→ **WORK REQUEST**:
For the entries that follow, restate word for word the line containing "The second view lost the wazon", the line containing "The second view lost the talerz", and every line that lies between them.

→ **DATA FOR THIS EXERCISE**:
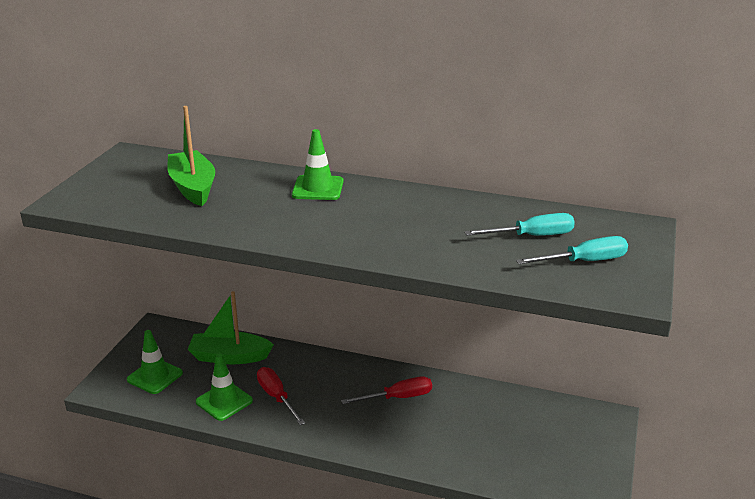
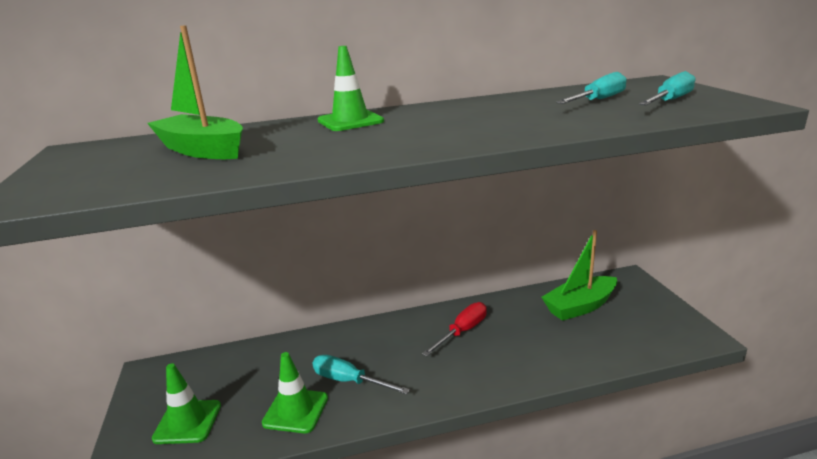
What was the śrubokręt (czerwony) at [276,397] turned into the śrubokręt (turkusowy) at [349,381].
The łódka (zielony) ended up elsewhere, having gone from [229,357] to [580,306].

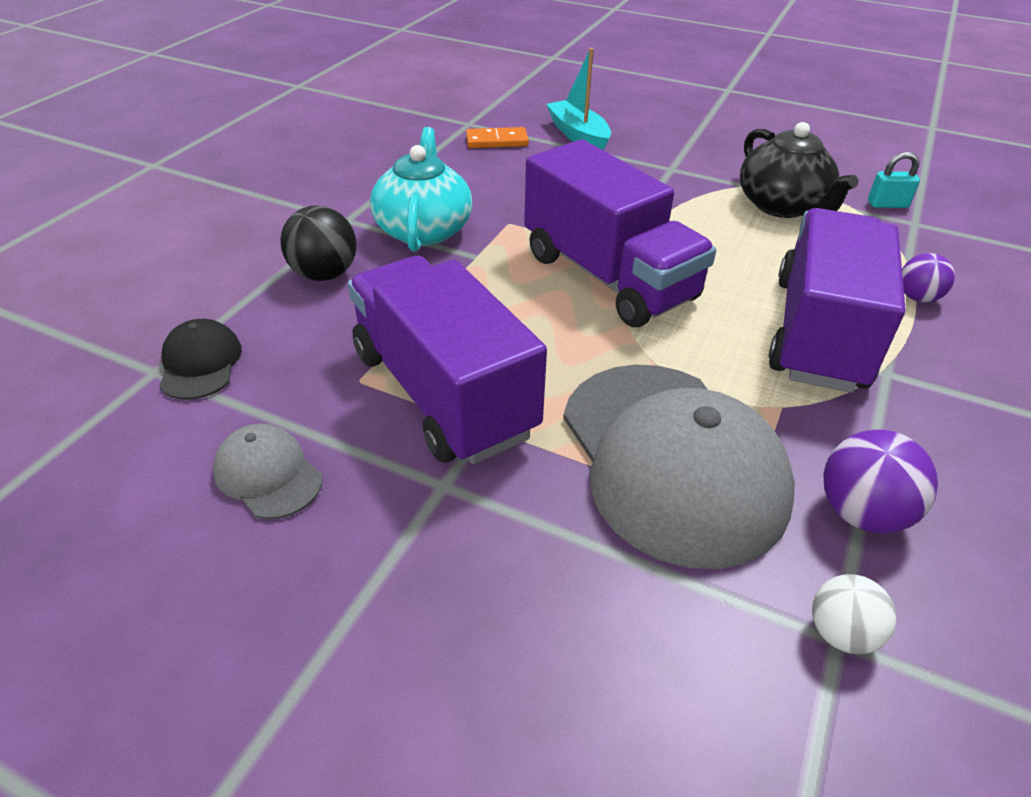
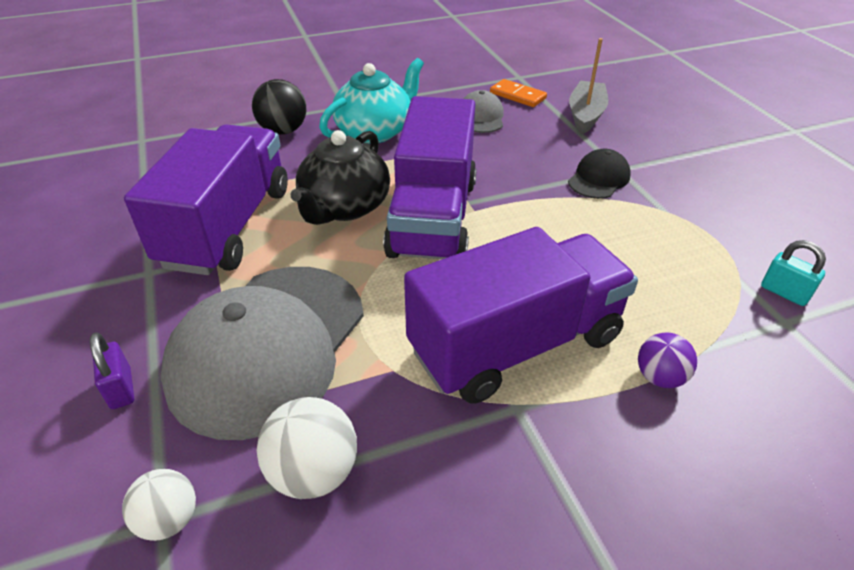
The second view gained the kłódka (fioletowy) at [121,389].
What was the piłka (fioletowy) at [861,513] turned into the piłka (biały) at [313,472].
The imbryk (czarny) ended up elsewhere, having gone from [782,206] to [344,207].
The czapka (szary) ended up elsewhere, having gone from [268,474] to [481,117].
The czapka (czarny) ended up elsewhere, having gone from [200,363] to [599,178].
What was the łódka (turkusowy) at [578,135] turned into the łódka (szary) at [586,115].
--
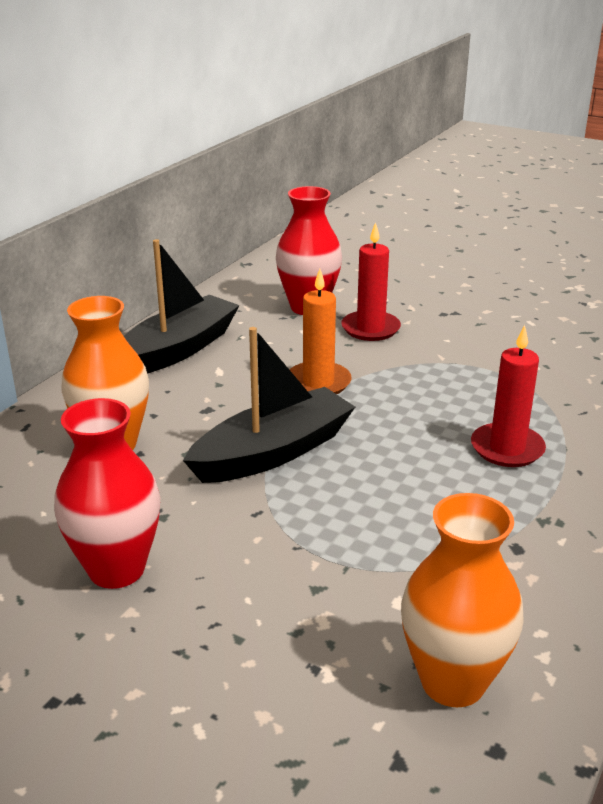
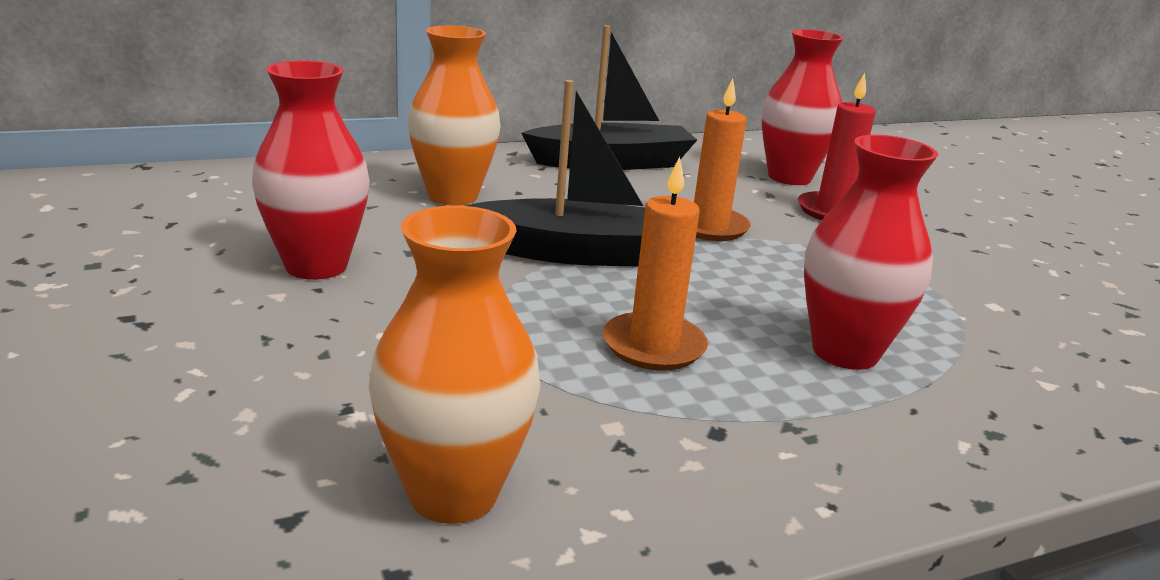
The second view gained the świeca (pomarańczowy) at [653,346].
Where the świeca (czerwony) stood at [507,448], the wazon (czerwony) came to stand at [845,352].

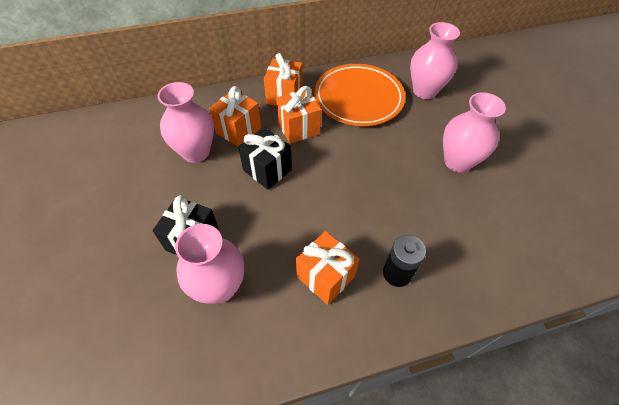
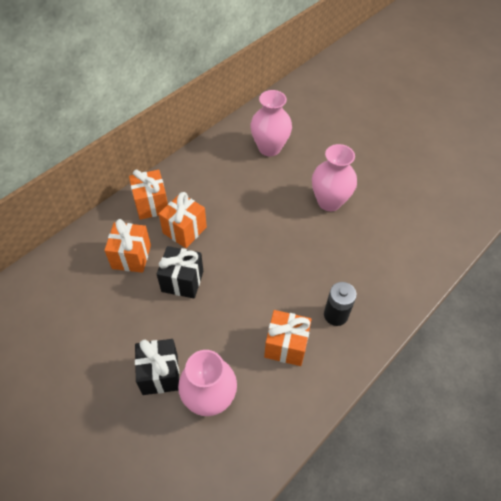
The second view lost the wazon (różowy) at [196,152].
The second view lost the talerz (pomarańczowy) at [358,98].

→ **TASK OUTPUT**:
The second view lost the wazon (różowy) at [196,152].
The second view lost the talerz (pomarańczowy) at [358,98].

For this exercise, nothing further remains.